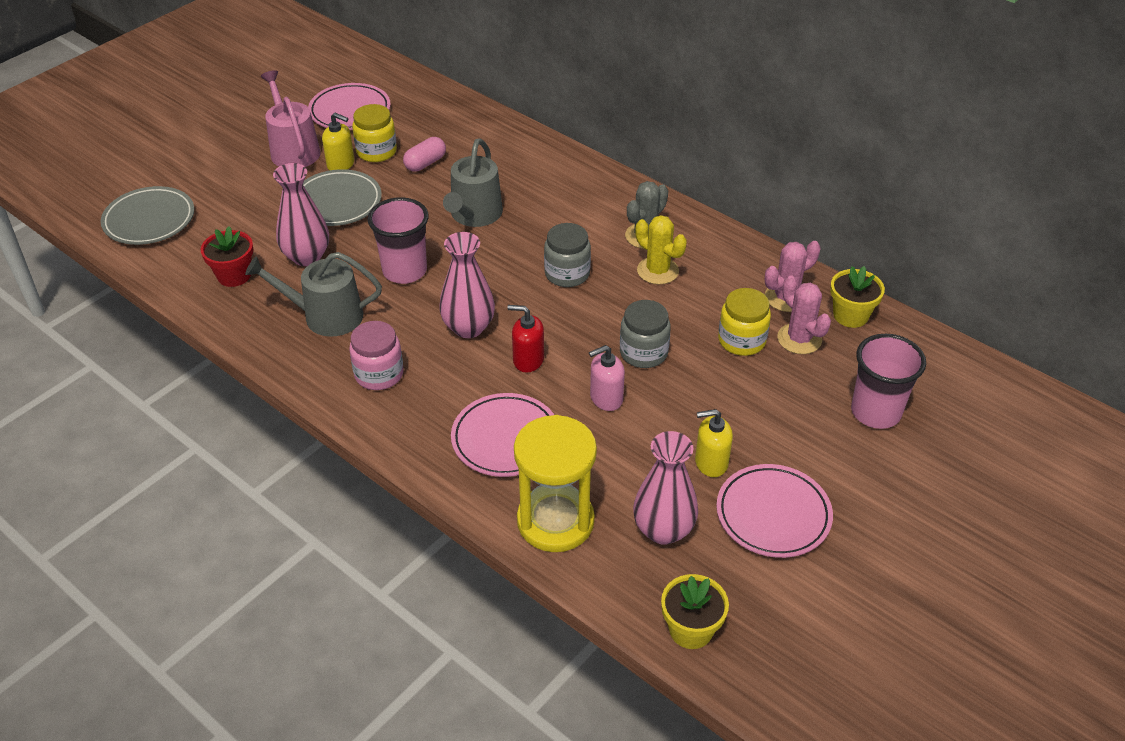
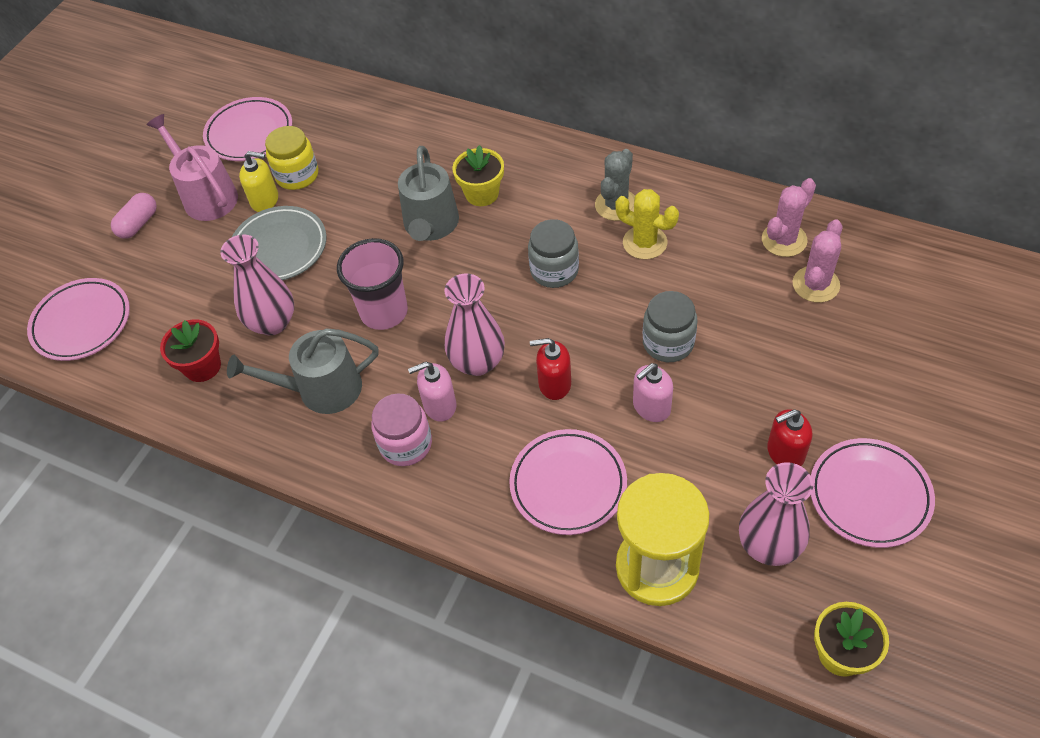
camera: 10 degrees left, 10 degrees up
(149, 220) = (82, 323): grey plate -> pink plate
(421, 352) = (439, 405): none -> pink soap dispenser
(425, 163) = (355, 176): pink capsule -> pink capsule (138, 224)
(711, 462) = (785, 453): yellow soap dispenser -> red soap dispenser
(741, 340) = (760, 302): yellow jar -> none
(799, 339) = (815, 284): pink cactus -> pink cactus turned 75 degrees clockwise
(850, 315) = (855, 244): yellow flower pot -> yellow flower pot (482, 194)
(875, 412) = (922, 348): pink cup -> none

········

Your copy should repeat each entry above exactly but contain no pictures.

Your response:
camera: 10 degrees left, 10 degrees up
(149, 220) = (82, 323): grey plate -> pink plate
(421, 352) = (439, 405): none -> pink soap dispenser
(425, 163) = (355, 176): pink capsule -> pink capsule (138, 224)
(711, 462) = (785, 453): yellow soap dispenser -> red soap dispenser
(741, 340) = (760, 302): yellow jar -> none
(799, 339) = (815, 284): pink cactus -> pink cactus turned 75 degrees clockwise
(850, 315) = (855, 244): yellow flower pot -> yellow flower pot (482, 194)
(875, 412) = (922, 348): pink cup -> none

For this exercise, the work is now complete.